'''

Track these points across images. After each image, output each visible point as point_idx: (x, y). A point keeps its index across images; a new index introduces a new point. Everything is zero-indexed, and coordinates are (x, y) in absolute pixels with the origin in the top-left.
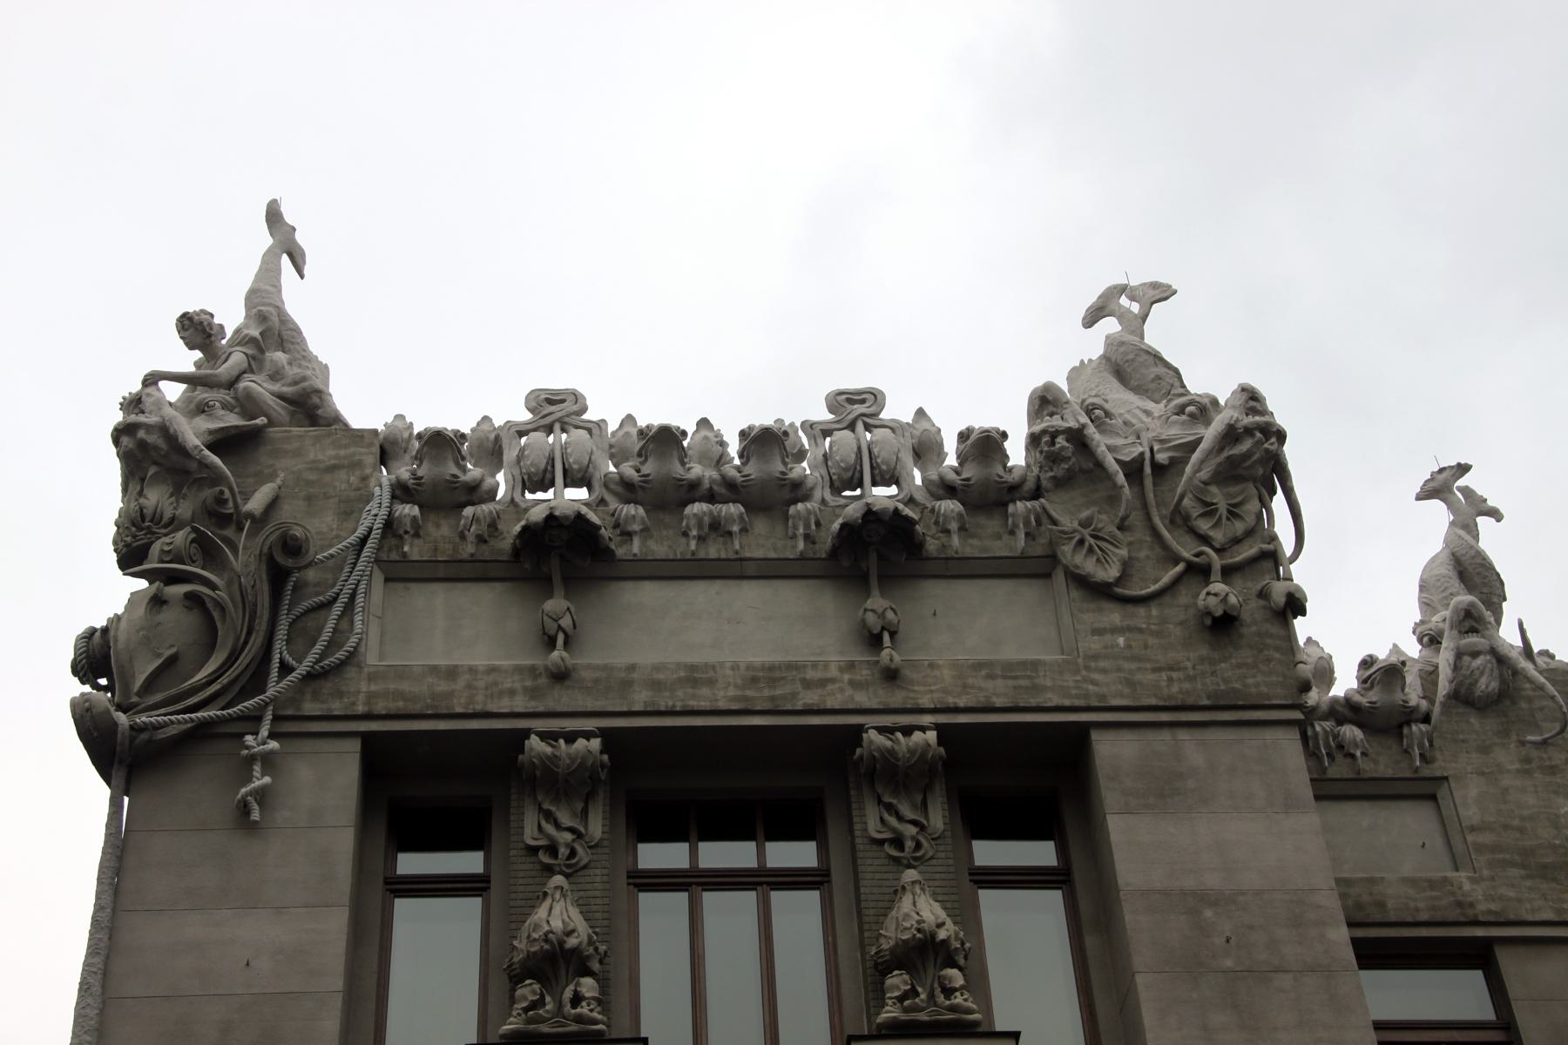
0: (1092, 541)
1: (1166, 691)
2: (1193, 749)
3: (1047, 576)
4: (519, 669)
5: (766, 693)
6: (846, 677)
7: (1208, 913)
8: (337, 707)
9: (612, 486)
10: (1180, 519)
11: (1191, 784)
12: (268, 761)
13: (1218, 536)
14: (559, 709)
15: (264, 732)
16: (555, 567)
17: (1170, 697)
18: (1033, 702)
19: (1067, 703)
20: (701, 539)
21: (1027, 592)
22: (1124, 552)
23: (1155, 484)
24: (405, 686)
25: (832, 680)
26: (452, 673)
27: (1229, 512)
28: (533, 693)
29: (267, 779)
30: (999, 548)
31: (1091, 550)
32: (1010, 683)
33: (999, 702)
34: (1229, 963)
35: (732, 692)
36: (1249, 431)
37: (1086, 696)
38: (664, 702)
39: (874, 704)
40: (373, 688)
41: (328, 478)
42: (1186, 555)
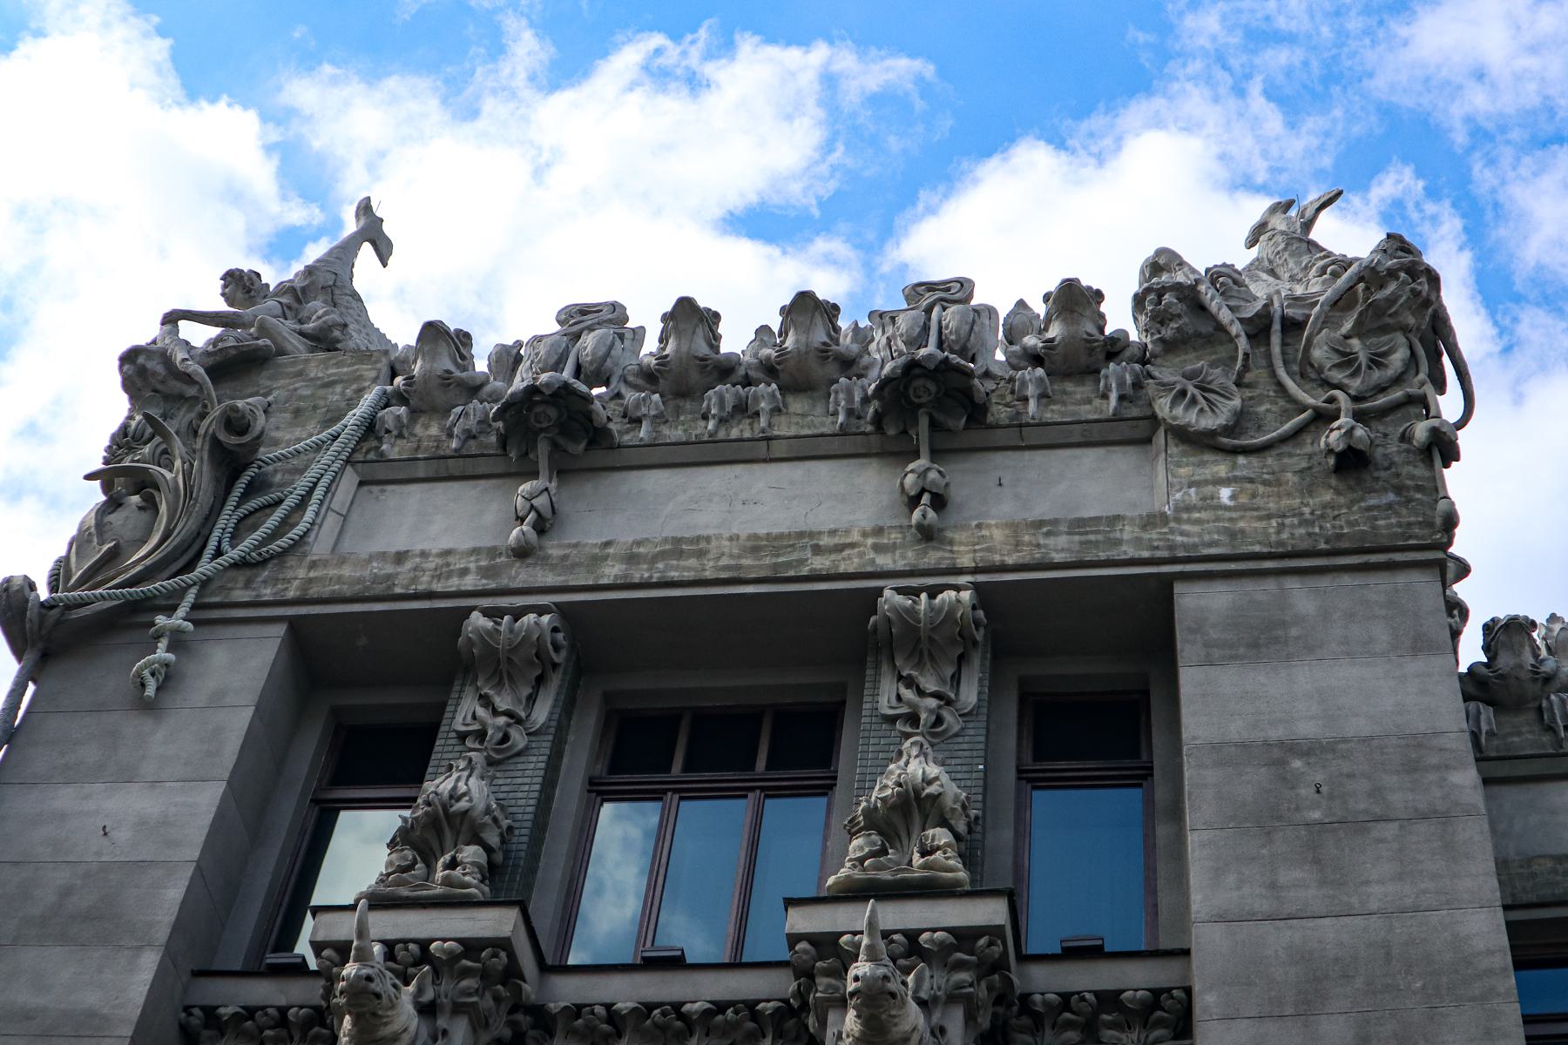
0: (1196, 392)
1: (1273, 538)
2: (1302, 597)
3: (1148, 441)
4: (475, 551)
5: (767, 561)
6: (870, 541)
7: (1297, 764)
8: (267, 593)
9: (631, 378)
10: (1308, 372)
11: (1294, 632)
12: (178, 642)
13: (1355, 384)
14: (513, 585)
15: (181, 612)
16: (543, 449)
17: (1280, 543)
18: (1103, 556)
19: (1146, 554)
20: (722, 421)
21: (1122, 460)
22: (1236, 402)
23: (1284, 344)
24: (347, 571)
25: (852, 545)
26: (400, 557)
27: (1372, 360)
28: (485, 572)
29: (171, 657)
30: (1086, 412)
31: (1194, 401)
32: (1077, 538)
33: (1058, 557)
34: (1316, 815)
35: (725, 561)
36: (1392, 274)
37: (1171, 548)
38: (640, 573)
39: (901, 565)
40: (312, 574)
41: (322, 392)
42: (1311, 401)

'''

[TO DO]
Copy the listing above verbatim from start to end, leaving out the pictures.

[TASK ANSWER]
Track these points across images. After each image, output each visible point as point_idx: (x, y). A point keeps its index across images; a new index introduces a new point. Everything is zero-indexed, and coordinates are (x, y) in absolute pixels with the origin in the top-left.
0: (1092, 541)
1: (1166, 691)
2: (1193, 749)
3: (1047, 576)
4: (519, 669)
5: (766, 693)
6: (846, 677)
7: (1208, 913)
8: (337, 707)
9: (612, 486)
10: (1180, 519)
11: (1191, 784)
12: (268, 761)
13: (1218, 536)
14: (559, 709)
15: (264, 732)
16: (555, 567)
17: (1170, 697)
18: (1033, 702)
19: (1067, 703)
20: (701, 539)
21: (1027, 592)
22: (1124, 552)
23: (1155, 484)
24: (405, 686)
25: (832, 680)
26: (452, 673)
27: (1229, 512)
28: (533, 693)
29: (267, 779)
30: (999, 548)
31: (1091, 550)
32: (1010, 683)
33: (999, 702)
34: (1229, 963)
35: (732, 692)
36: (1249, 431)
37: (1086, 696)
38: (664, 702)
39: (874, 704)
40: (373, 688)
41: (328, 478)
42: (1186, 555)
0: (1196, 392)
1: (1273, 538)
2: (1302, 597)
3: (1148, 441)
4: (475, 551)
5: (767, 561)
6: (870, 541)
7: (1297, 764)
8: (267, 593)
9: (631, 378)
10: (1308, 372)
11: (1294, 632)
12: (178, 642)
13: (1355, 384)
14: (513, 585)
15: (181, 612)
16: (543, 449)
17: (1280, 543)
18: (1103, 556)
19: (1146, 554)
20: (722, 421)
21: (1122, 460)
22: (1236, 402)
23: (1284, 344)
24: (347, 571)
25: (852, 545)
26: (400, 557)
27: (1372, 360)
28: (485, 572)
29: (171, 657)
30: (1086, 412)
31: (1194, 401)
32: (1077, 538)
33: (1058, 557)
34: (1316, 815)
35: (725, 561)
36: (1392, 274)
37: (1171, 548)
38: (640, 573)
39: (901, 565)
40: (312, 574)
41: (322, 392)
42: (1311, 401)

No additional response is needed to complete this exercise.